*SHORT TASK*
Lay out the lines between the one holding "For each provided" and the one holding "donated [804, 762]", inclusive, as a Markdown table with the columns Row and Entry, giving each line a row number and skipping blank lines. Leave the pictures out.

*SUPPLIED INFORMATION*
########
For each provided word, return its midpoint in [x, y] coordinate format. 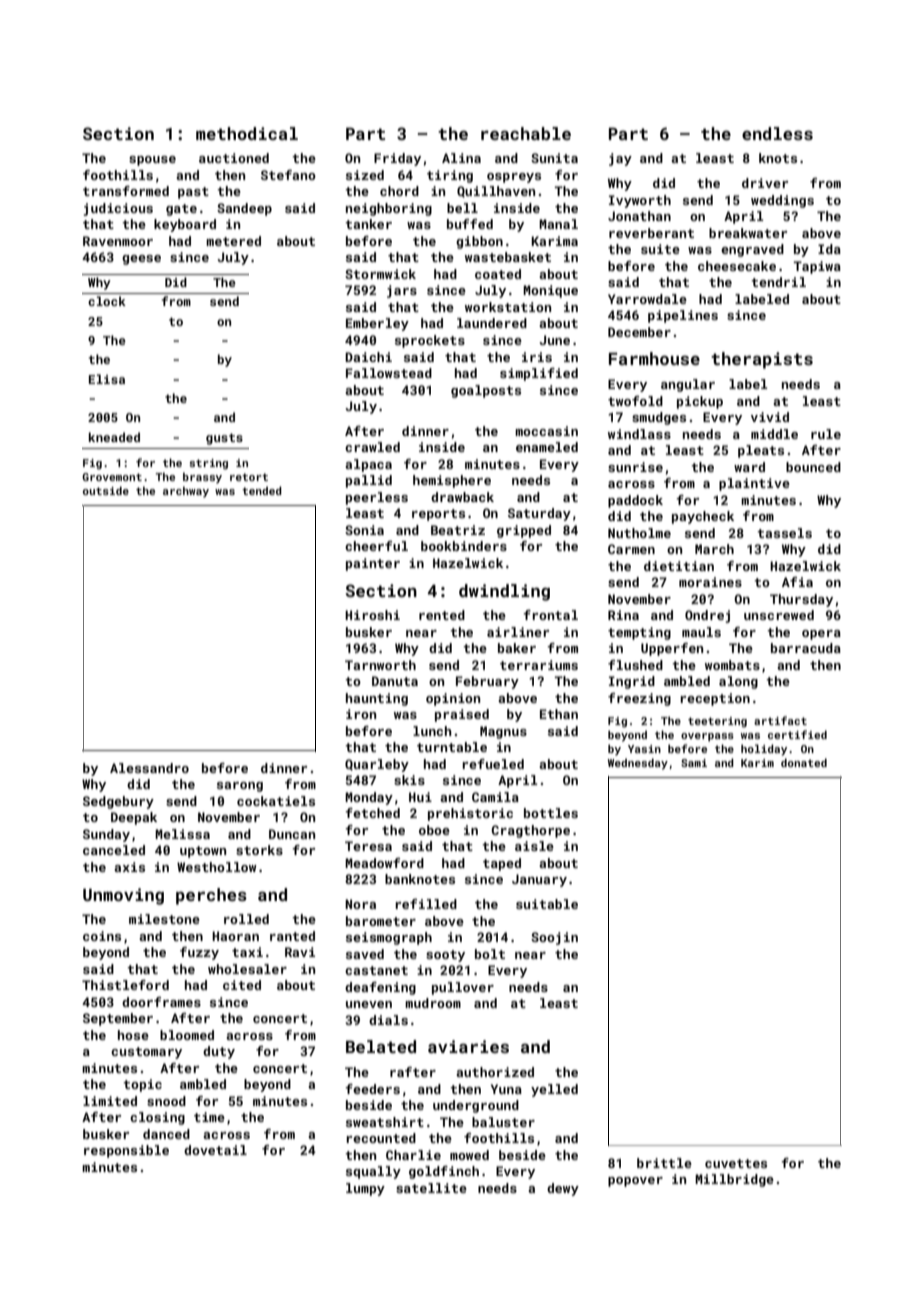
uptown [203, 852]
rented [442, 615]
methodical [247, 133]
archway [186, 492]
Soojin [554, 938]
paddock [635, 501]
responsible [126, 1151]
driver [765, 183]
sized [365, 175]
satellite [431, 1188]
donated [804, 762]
########
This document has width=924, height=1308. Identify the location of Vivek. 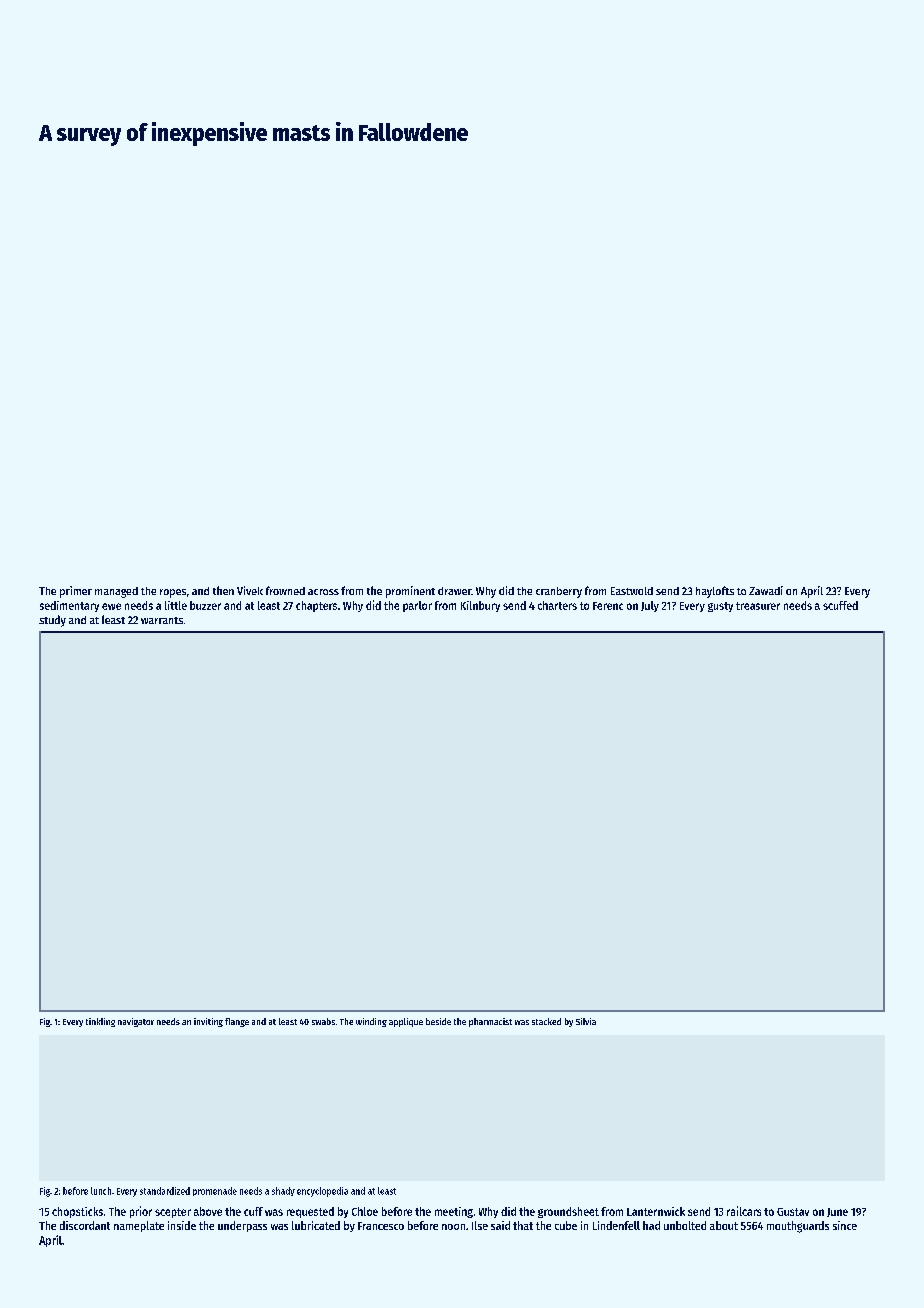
########
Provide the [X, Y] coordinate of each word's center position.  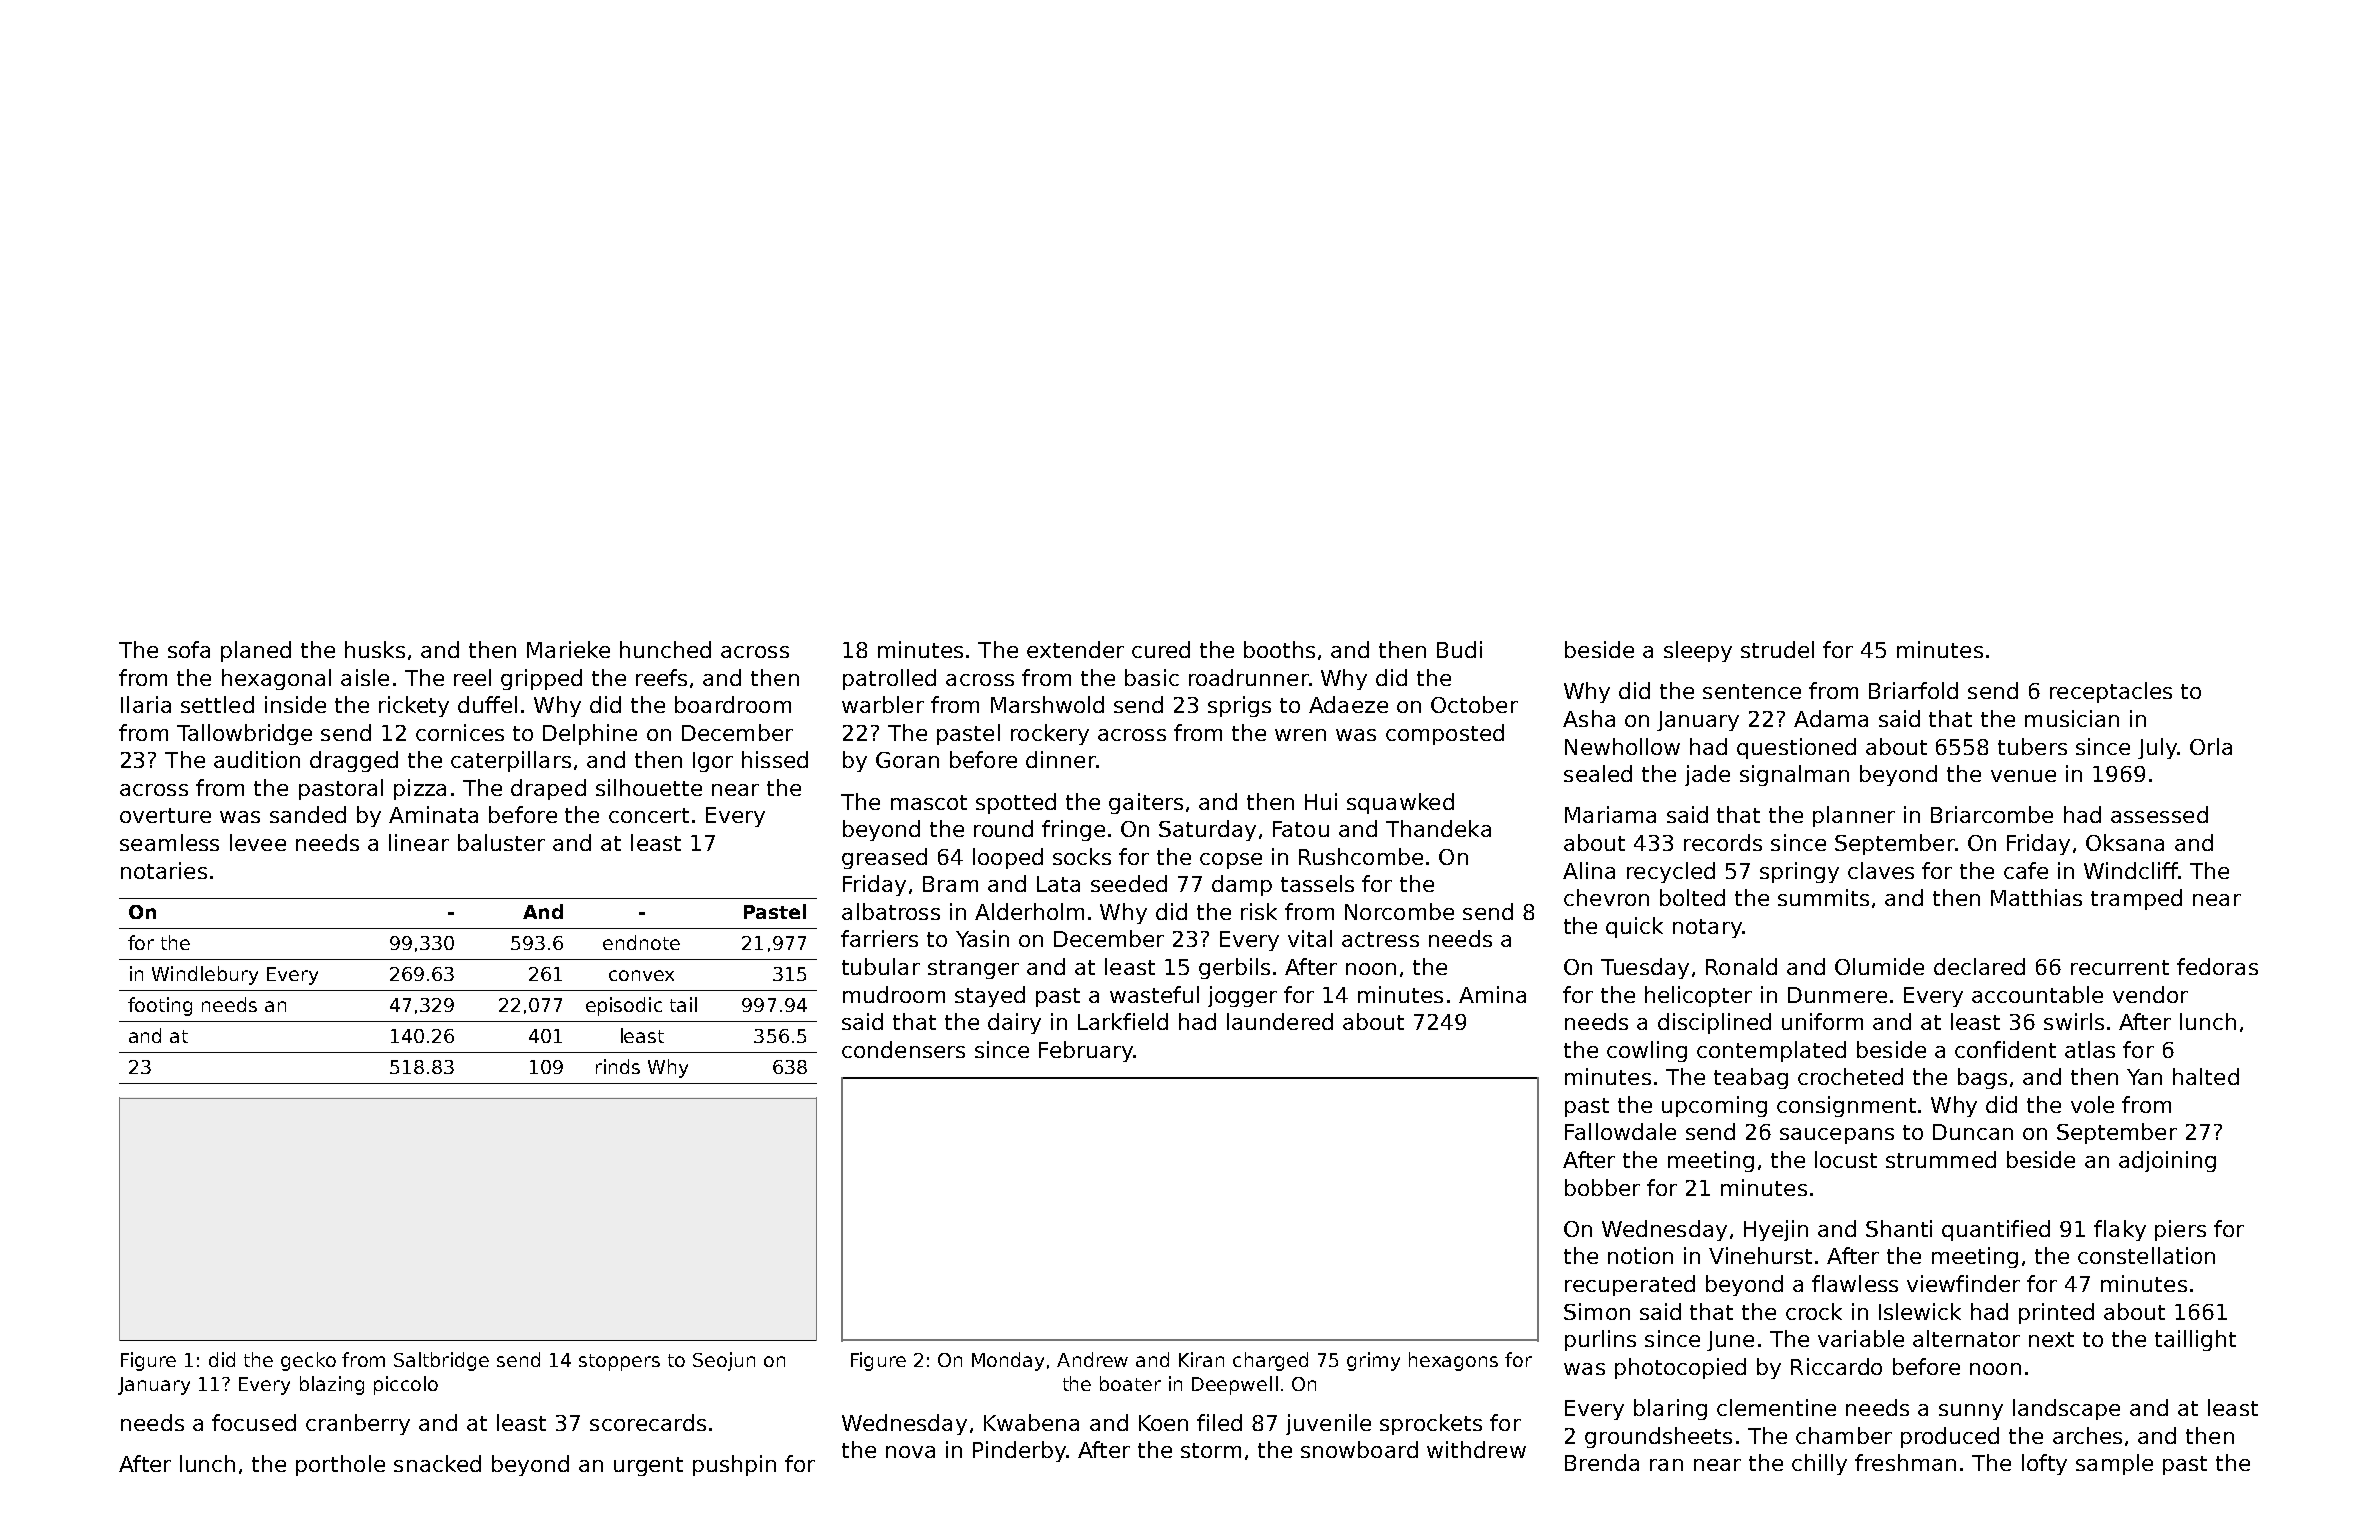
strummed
########
*REPLY*
| Row | Entry |
|---|---|
| 1 | For each provided word, return its midpoint in [x, y] coordinate format.  |
| 2 | uptown [203, 852] |
| 3 | rented [442, 615] |
| 4 | methodical [247, 133] |
| 5 | archway [186, 492] |
| 6 | Soojin [554, 938] |
| 7 | paddock [635, 501] |
| 8 | responsible [126, 1151] |
| 9 | driver [765, 183] |
| 10 | sized [365, 175] |
| 11 | satellite [431, 1188] |
| 12 | donated [804, 762] |